Beginning at the line that holds "change=move; old=orange_reel_of_thread; first_place=852,362;" and continuing to the last line of the data below, transcribe every line word for word, without pictures.

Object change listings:

--- --- ---

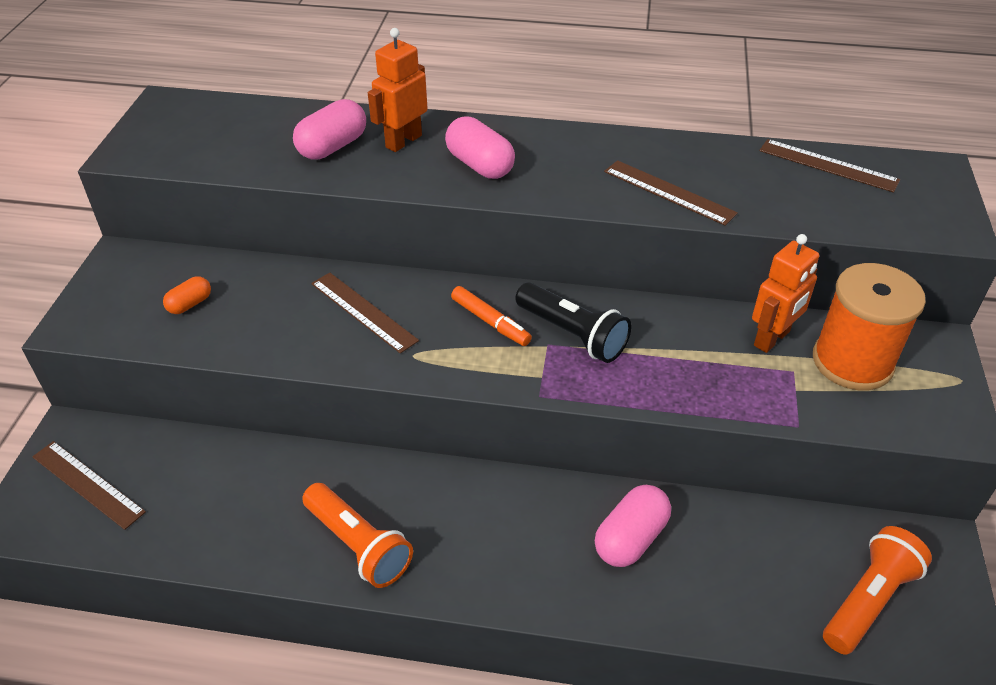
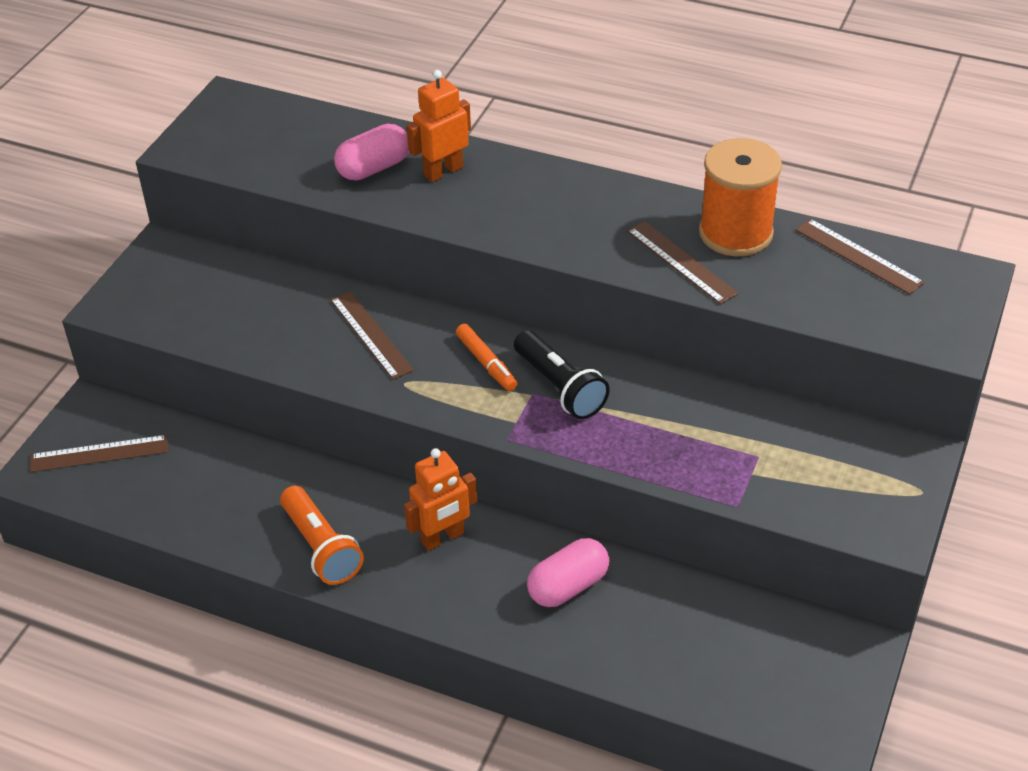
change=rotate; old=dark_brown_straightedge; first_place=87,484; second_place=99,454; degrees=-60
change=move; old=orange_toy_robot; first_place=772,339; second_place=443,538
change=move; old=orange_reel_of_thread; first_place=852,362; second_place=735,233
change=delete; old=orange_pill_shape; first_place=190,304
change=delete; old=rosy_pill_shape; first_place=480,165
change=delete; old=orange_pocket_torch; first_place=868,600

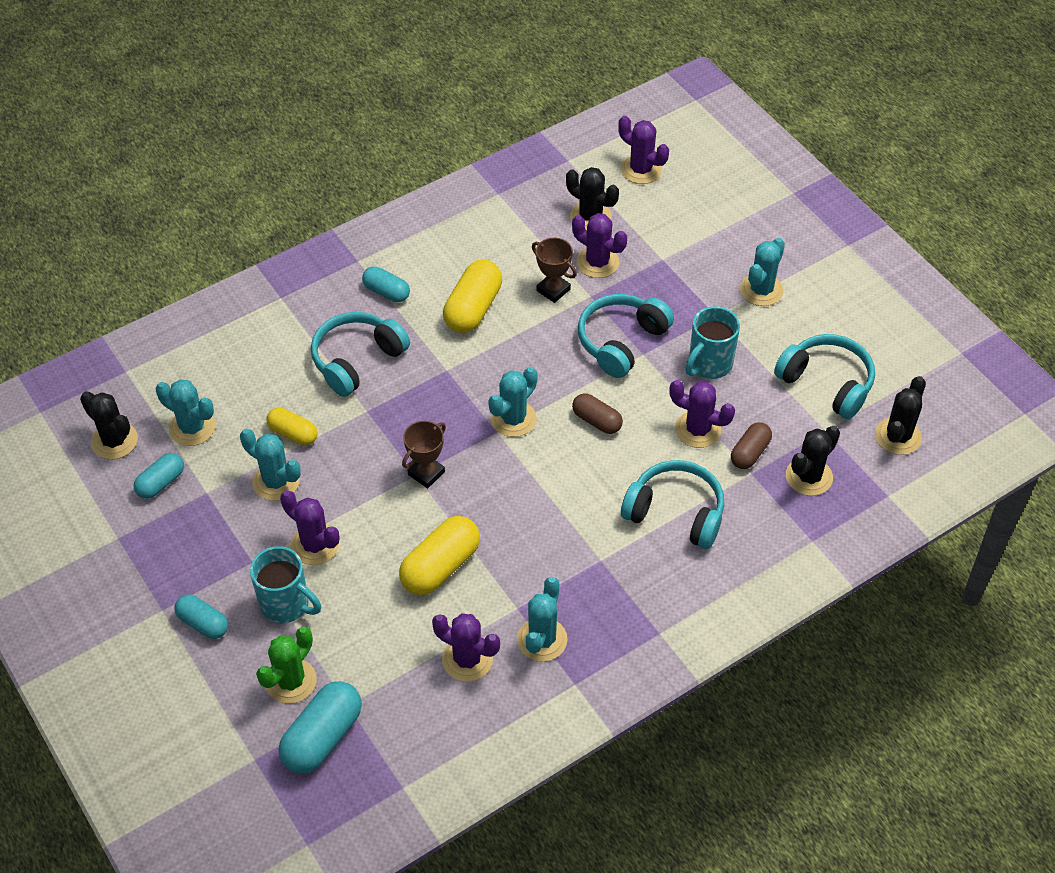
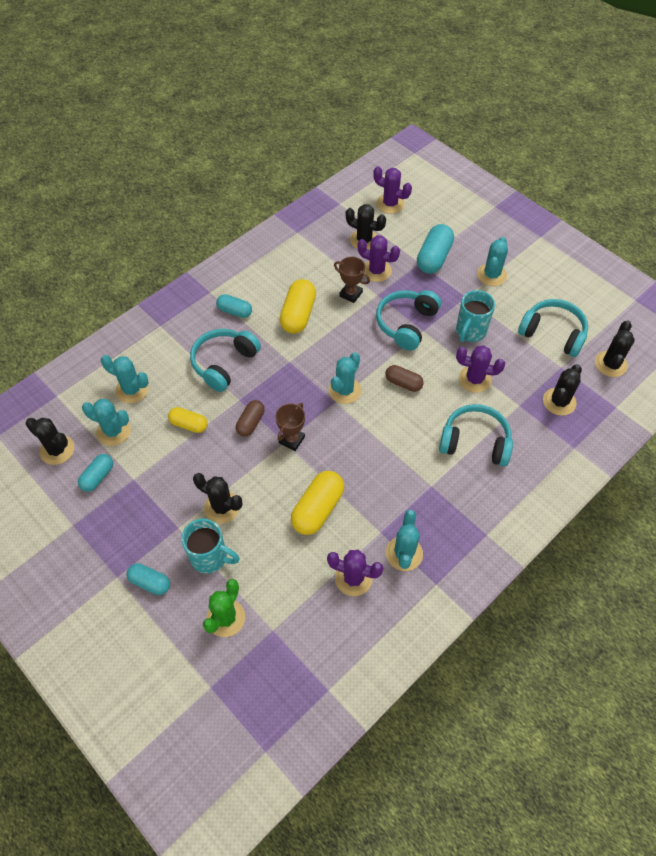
change=move; old=turquoise_saguaro_cactus; first_place=276,482; second_place=132,390
change=recolor; old=purple_saguaro_cactus; new=ebony_saguaro_cactus; first_place=315,545; second_place=222,507
change=move; old=dark_brown_pill_shape; first_place=750,453; second_place=250,423
change=move; old=turquoise_pill_shape; first_place=322,737; second_place=434,258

--- --- ---

- Result of the exercise
change=move; old=orange_reel_of_thread; first_place=852,362; second_place=735,233
change=delete; old=orange_pill_shape; first_place=190,304
change=delete; old=rosy_pill_shape; first_place=480,165
change=delete; old=orange_pocket_torch; first_place=868,600

change=move; old=turquoise_saguaro_cactus; first_place=276,482; second_place=132,390
change=recolor; old=purple_saguaro_cactus; new=ebony_saguaro_cactus; first_place=315,545; second_place=222,507
change=move; old=dark_brown_pill_shape; first_place=750,453; second_place=250,423
change=move; old=turquoise_pill_shape; first_place=322,737; second_place=434,258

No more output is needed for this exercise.